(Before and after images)
========

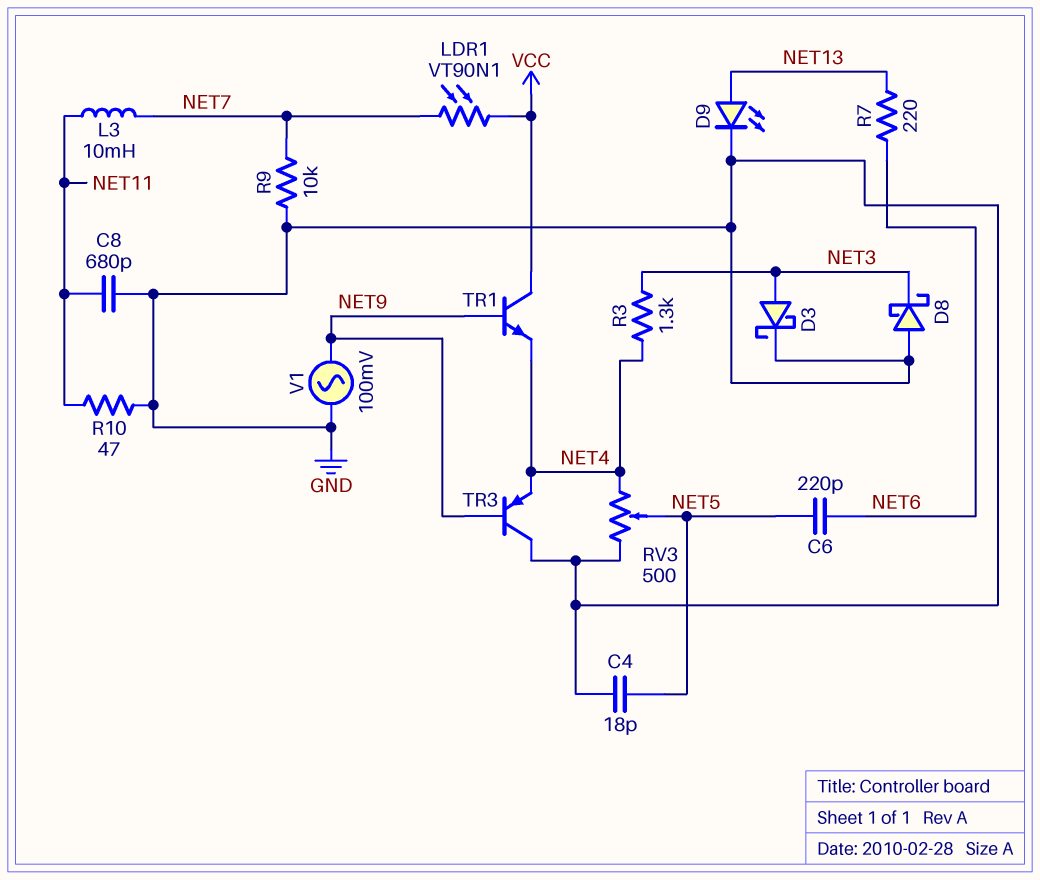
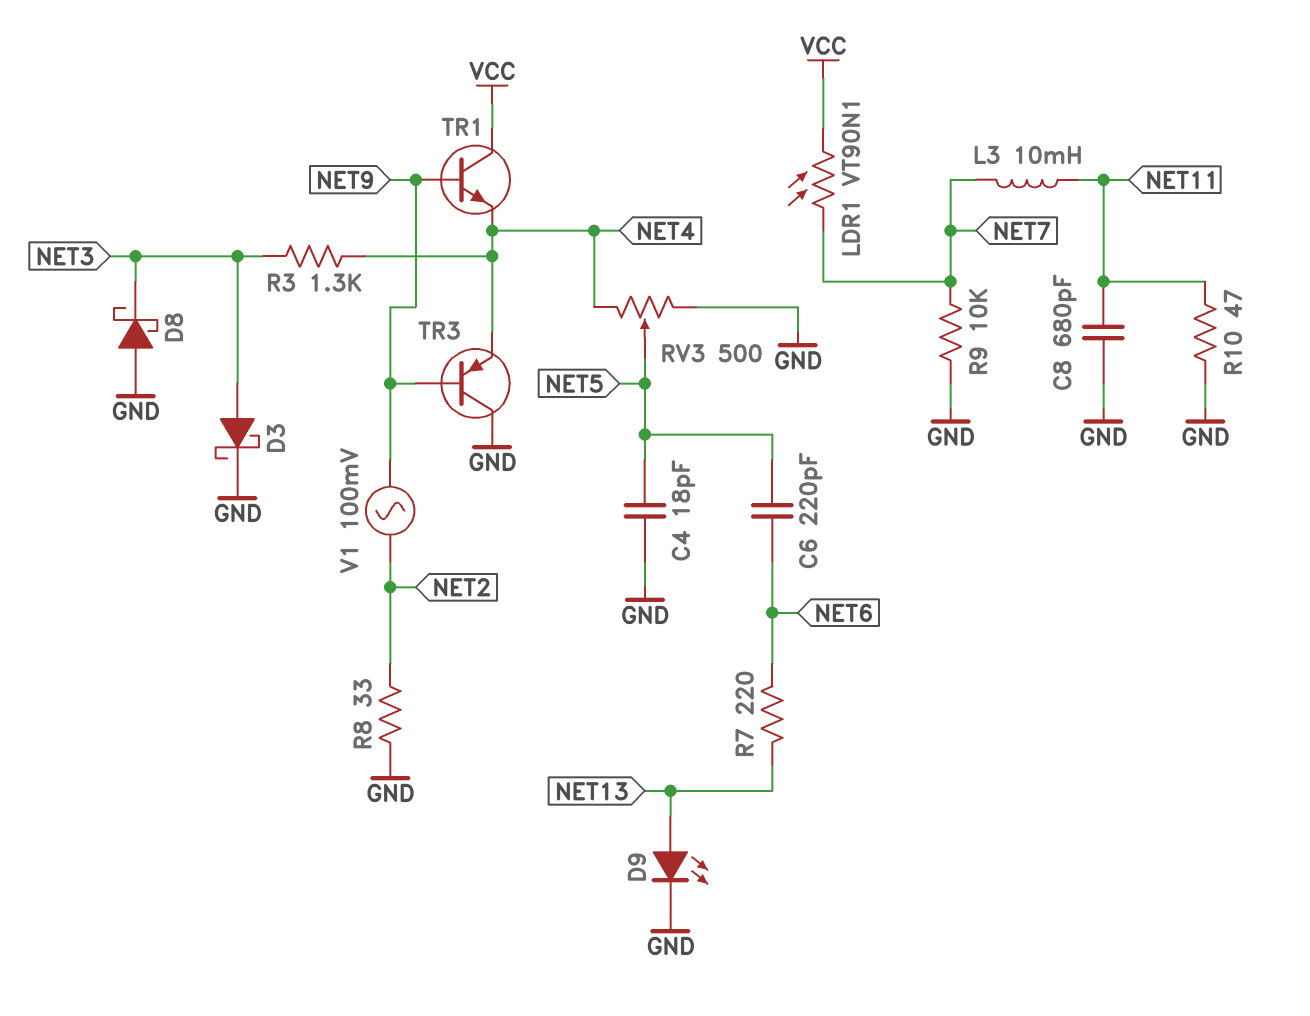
R8: none -> 33 (GND, NET2)
V1: AC 100mV (GND, NET9) -> AC 100mV (NET2, NET9)

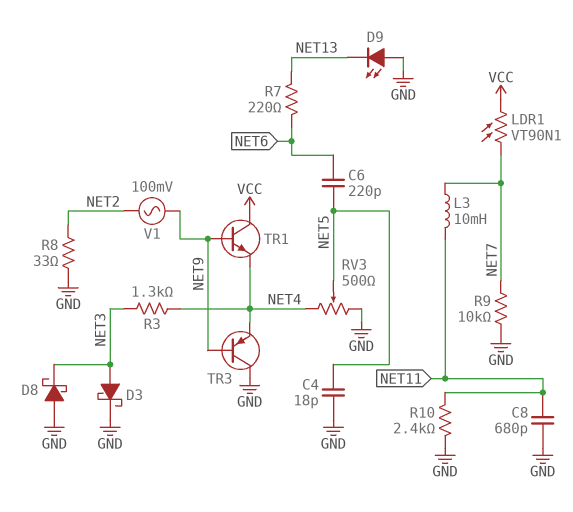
D9: LED (A NET13, K GND) -> LED (A GND, K NET13)
R10: 47 (GND, NET11) -> 2.4k (GND, NET11)

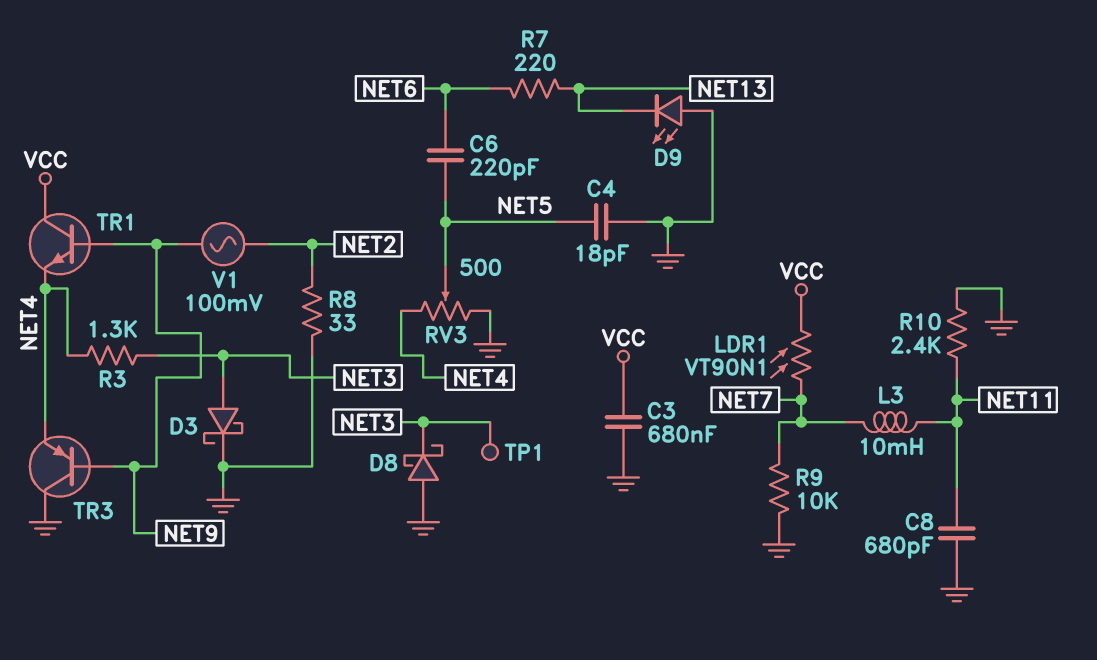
C3: none -> 680nF (GND, VCC)
TP1: none -> test point (NET3)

========

Extract every line above containing the word "none".

R8: none -> 33 (GND, NET2)
C3: none -> 680nF (GND, VCC)
TP1: none -> test point (NET3)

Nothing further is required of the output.